[Object state change records]
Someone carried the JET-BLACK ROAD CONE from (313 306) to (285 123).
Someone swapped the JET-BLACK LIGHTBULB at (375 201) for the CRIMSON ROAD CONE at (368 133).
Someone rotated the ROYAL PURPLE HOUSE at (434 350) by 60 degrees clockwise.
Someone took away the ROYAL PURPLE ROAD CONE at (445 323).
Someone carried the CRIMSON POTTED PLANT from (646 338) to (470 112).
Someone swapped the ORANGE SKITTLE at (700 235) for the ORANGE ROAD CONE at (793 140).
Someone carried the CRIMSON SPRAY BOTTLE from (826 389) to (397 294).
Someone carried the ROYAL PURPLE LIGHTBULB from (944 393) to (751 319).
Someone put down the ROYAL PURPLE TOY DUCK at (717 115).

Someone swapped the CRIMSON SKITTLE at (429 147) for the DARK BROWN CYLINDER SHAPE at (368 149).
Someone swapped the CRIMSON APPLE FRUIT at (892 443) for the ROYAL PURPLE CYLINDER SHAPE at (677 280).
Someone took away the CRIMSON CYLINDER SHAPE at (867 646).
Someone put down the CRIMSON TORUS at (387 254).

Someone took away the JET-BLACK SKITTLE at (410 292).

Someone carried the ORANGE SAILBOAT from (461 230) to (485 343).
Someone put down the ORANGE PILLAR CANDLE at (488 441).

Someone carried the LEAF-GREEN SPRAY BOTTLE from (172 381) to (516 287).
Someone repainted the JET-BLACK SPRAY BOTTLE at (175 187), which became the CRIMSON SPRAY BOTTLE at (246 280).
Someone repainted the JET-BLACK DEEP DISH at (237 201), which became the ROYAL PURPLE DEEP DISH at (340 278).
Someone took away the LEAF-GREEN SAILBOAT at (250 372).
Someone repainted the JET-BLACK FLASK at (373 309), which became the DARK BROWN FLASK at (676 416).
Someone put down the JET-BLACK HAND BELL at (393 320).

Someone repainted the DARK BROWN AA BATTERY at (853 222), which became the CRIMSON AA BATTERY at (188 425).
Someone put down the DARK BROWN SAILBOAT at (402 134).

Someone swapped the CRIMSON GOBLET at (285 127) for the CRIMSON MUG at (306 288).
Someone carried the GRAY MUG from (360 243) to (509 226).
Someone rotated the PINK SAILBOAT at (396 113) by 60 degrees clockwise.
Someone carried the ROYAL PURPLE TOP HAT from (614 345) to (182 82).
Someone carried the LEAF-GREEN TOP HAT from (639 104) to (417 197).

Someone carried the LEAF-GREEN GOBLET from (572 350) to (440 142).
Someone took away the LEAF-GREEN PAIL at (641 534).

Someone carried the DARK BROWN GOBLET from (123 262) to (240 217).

**Your task:**
Would you please transcribe the records above in full and exactly?

**Response to this task:**
Someone carried the JET-BLACK ROAD CONE from (313 306) to (285 123).
Someone swapped the JET-BLACK LIGHTBULB at (375 201) for the CRIMSON ROAD CONE at (368 133).
Someone rotated the ROYAL PURPLE HOUSE at (434 350) by 60 degrees clockwise.
Someone took away the ROYAL PURPLE ROAD CONE at (445 323).
Someone carried the CRIMSON POTTED PLANT from (646 338) to (470 112).
Someone swapped the ORANGE SKITTLE at (700 235) for the ORANGE ROAD CONE at (793 140).
Someone carried the CRIMSON SPRAY BOTTLE from (826 389) to (397 294).
Someone carried the ROYAL PURPLE LIGHTBULB from (944 393) to (751 319).
Someone put down the ROYAL PURPLE TOY DUCK at (717 115).

Someone swapped the CRIMSON SKITTLE at (429 147) for the DARK BROWN CYLINDER SHAPE at (368 149).
Someone swapped the CRIMSON APPLE FRUIT at (892 443) for the ROYAL PURPLE CYLINDER SHAPE at (677 280).
Someone took away the CRIMSON CYLINDER SHAPE at (867 646).
Someone put down the CRIMSON TORUS at (387 254).

Someone took away the JET-BLACK SKITTLE at (410 292).

Someone carried the ORANGE SAILBOAT from (461 230) to (485 343).
Someone put down the ORANGE PILLAR CANDLE at (488 441).

Someone carried the LEAF-GREEN SPRAY BOTTLE from (172 381) to (516 287).
Someone repainted the JET-BLACK SPRAY BOTTLE at (175 187), which became the CRIMSON SPRAY BOTTLE at (246 280).
Someone repainted the JET-BLACK DEEP DISH at (237 201), which became the ROYAL PURPLE DEEP DISH at (340 278).
Someone took away the LEAF-GREEN SAILBOAT at (250 372).
Someone repainted the JET-BLACK FLASK at (373 309), which became the DARK BROWN FLASK at (676 416).
Someone put down the JET-BLACK HAND BELL at (393 320).

Someone repainted the DARK BROWN AA BATTERY at (853 222), which became the CRIMSON AA BATTERY at (188 425).
Someone put down the DARK BROWN SAILBOAT at (402 134).

Someone swapped the CRIMSON GOBLET at (285 127) for the CRIMSON MUG at (306 288).
Someone carried the GRAY MUG from (360 243) to (509 226).
Someone rotated the PINK SAILBOAT at (396 113) by 60 degrees clockwise.
Someone carried the ROYAL PURPLE TOP HAT from (614 345) to (182 82).
Someone carried the LEAF-GREEN TOP HAT from (639 104) to (417 197).

Someone carried the LEAF-GREEN GOBLET from (572 350) to (440 142).
Someone took away the LEAF-GREEN PAIL at (641 534).

Someone carried the DARK BROWN GOBLET from (123 262) to (240 217).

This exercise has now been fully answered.